--- Data shown Enclosed Below ---
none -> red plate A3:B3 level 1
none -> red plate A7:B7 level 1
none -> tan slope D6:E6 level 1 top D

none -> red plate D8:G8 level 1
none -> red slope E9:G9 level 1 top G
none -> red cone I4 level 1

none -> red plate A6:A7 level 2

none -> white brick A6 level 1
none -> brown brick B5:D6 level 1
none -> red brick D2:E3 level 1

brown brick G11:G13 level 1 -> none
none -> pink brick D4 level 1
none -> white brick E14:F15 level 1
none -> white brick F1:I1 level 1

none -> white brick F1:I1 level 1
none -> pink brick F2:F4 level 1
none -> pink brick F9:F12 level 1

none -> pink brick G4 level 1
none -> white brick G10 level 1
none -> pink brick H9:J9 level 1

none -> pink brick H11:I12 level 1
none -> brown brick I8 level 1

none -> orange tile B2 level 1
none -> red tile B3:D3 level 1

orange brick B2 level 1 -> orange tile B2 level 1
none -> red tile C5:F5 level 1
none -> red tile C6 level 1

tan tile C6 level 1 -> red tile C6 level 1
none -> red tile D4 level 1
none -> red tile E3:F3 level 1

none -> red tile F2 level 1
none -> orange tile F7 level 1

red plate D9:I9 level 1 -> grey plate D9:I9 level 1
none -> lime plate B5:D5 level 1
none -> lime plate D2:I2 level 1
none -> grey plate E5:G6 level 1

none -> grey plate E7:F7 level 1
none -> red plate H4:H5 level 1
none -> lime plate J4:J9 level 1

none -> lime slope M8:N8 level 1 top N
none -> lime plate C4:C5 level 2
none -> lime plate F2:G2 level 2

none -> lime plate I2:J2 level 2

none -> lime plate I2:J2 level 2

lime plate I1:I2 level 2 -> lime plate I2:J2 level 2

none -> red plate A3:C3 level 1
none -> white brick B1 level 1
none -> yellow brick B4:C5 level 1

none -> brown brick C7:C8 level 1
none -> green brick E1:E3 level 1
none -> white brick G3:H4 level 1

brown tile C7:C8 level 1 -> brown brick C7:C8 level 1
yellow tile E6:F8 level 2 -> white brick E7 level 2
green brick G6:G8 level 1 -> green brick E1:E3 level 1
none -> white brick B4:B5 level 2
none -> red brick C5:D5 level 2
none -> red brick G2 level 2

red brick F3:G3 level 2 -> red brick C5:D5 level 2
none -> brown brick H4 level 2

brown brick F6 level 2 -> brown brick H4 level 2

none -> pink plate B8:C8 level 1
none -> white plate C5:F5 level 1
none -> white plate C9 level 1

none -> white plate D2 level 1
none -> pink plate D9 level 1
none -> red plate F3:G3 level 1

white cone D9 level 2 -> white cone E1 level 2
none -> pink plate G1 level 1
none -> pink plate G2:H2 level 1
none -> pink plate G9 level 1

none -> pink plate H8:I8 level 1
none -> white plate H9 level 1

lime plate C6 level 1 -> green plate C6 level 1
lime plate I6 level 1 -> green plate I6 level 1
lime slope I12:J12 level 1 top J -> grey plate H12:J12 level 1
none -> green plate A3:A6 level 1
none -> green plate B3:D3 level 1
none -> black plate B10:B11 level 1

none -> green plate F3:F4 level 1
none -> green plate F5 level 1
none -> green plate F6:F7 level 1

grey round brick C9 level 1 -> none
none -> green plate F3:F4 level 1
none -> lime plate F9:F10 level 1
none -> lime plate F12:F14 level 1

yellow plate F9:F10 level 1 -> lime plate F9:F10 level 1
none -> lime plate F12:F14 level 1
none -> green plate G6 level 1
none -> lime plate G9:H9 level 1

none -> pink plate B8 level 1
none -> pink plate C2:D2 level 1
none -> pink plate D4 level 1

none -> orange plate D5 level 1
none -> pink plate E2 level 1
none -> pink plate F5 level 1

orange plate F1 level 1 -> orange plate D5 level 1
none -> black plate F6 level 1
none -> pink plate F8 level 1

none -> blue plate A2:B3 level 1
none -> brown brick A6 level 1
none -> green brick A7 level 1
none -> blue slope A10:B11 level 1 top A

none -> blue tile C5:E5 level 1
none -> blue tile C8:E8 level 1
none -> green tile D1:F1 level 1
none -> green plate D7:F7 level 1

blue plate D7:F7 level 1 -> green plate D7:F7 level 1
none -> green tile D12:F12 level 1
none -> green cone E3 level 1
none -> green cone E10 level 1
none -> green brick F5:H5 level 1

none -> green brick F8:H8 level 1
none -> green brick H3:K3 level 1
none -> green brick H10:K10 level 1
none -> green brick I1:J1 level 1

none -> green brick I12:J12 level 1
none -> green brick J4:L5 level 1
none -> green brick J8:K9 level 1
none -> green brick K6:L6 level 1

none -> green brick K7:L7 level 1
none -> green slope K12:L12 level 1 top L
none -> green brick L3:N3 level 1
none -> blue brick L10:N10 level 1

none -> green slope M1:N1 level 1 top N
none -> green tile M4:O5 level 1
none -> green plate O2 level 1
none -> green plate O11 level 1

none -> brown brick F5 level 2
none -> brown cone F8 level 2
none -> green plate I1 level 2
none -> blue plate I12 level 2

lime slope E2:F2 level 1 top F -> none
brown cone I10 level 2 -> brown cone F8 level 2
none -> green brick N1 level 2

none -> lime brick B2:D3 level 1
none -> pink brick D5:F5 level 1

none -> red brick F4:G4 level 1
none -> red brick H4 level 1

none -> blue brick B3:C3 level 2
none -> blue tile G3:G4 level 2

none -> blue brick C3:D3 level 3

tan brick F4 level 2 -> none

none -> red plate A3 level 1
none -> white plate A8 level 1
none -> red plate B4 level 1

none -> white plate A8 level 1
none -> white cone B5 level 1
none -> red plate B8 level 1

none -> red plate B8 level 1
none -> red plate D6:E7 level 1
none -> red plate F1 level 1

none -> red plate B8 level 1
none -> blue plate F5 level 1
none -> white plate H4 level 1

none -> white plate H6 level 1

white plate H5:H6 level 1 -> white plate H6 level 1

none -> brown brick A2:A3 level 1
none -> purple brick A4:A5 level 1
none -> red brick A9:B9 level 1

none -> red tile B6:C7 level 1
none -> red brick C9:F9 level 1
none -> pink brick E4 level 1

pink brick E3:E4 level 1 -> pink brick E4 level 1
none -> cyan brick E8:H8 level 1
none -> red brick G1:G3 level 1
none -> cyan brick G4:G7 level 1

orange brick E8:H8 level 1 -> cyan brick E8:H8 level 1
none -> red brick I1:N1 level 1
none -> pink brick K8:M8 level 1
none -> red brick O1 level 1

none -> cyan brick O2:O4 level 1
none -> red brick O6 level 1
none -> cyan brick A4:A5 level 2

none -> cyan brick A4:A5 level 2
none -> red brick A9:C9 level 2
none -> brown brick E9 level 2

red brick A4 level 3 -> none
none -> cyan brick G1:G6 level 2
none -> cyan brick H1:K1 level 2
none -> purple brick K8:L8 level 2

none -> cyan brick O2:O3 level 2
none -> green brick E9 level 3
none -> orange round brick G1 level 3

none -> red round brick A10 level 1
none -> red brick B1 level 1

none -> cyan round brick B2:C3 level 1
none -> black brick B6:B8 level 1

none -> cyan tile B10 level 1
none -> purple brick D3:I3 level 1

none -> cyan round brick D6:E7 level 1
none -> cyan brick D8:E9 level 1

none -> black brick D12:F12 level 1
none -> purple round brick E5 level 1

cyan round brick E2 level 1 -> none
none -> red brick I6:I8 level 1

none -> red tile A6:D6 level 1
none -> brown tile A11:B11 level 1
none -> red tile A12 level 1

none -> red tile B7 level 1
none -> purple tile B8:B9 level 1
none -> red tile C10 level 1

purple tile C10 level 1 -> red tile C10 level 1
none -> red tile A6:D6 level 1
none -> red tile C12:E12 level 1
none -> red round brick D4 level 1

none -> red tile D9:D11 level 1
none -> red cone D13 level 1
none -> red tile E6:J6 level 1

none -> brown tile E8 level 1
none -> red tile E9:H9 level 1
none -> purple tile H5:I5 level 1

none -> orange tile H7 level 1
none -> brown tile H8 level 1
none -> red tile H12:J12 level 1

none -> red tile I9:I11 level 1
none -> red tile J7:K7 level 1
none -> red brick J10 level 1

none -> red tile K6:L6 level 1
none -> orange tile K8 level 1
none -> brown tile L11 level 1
--- End of Enclosed Data shown ---
_Goal of the exercise_. Set down exactly the lines of the listing above, from the line holding "none -> red tile K6:L6 level 1" through its last line, with nothing added.

_Response to the task_.
none -> red tile K6:L6 level 1
none -> orange tile K8 level 1
none -> brown tile L11 level 1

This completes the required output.